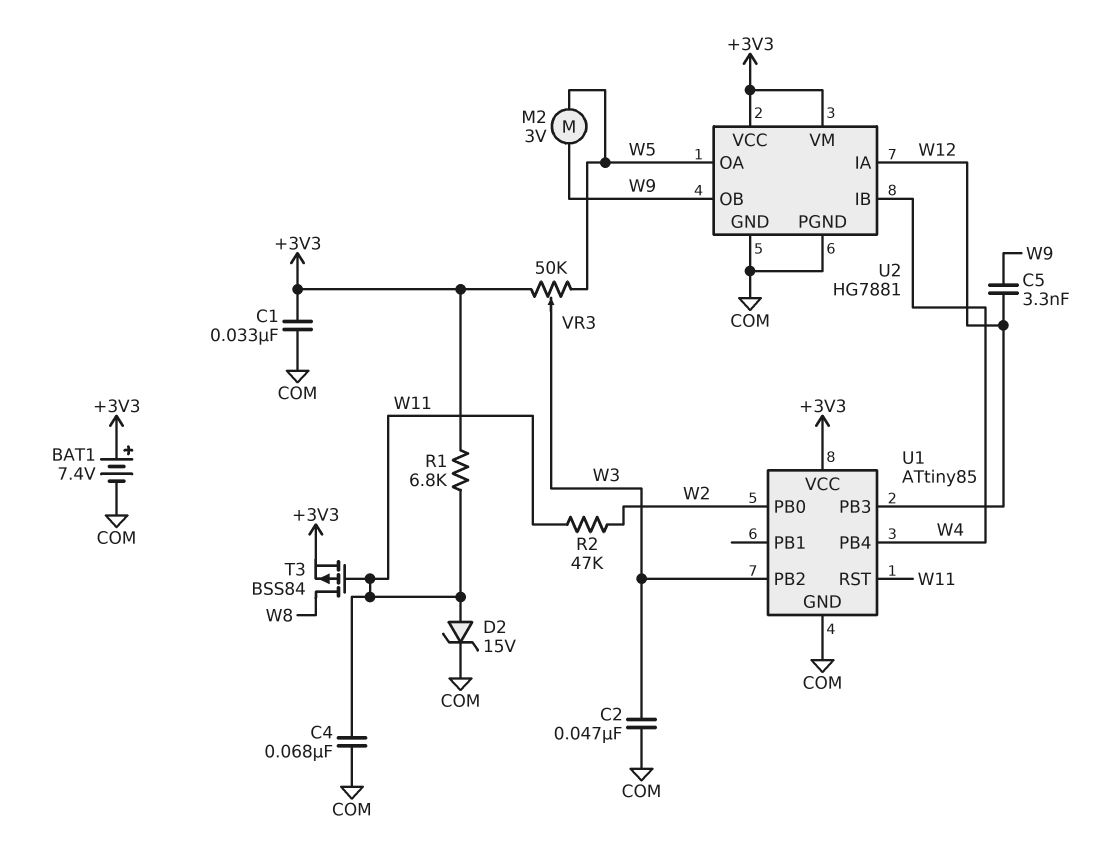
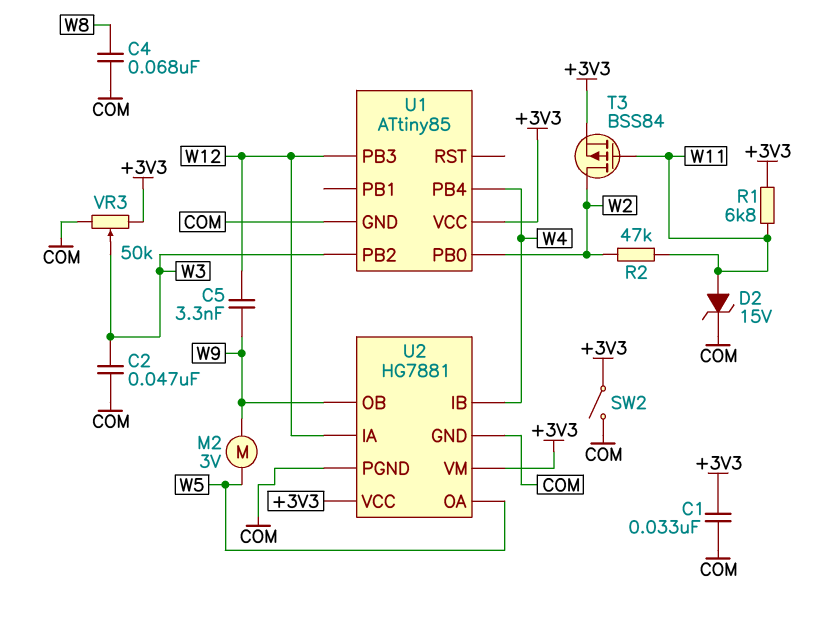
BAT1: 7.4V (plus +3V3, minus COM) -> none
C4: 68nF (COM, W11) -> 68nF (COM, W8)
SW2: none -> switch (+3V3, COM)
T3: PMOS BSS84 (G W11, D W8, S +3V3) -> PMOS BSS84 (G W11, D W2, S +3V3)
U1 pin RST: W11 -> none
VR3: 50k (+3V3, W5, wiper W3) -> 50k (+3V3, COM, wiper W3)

*****

__DIRECTIONS FOR THIS TASK__
Give every record again word for word, pictures excluded.

__EXERCISE RESULT__
BAT1: 7.4V (plus +3V3, minus COM) -> none
C4: 68nF (COM, W11) -> 68nF (COM, W8)
SW2: none -> switch (+3V3, COM)
T3: PMOS BSS84 (G W11, D W8, S +3V3) -> PMOS BSS84 (G W11, D W2, S +3V3)
U1 pin RST: W11 -> none
VR3: 50k (+3V3, W5, wiper W3) -> 50k (+3V3, COM, wiper W3)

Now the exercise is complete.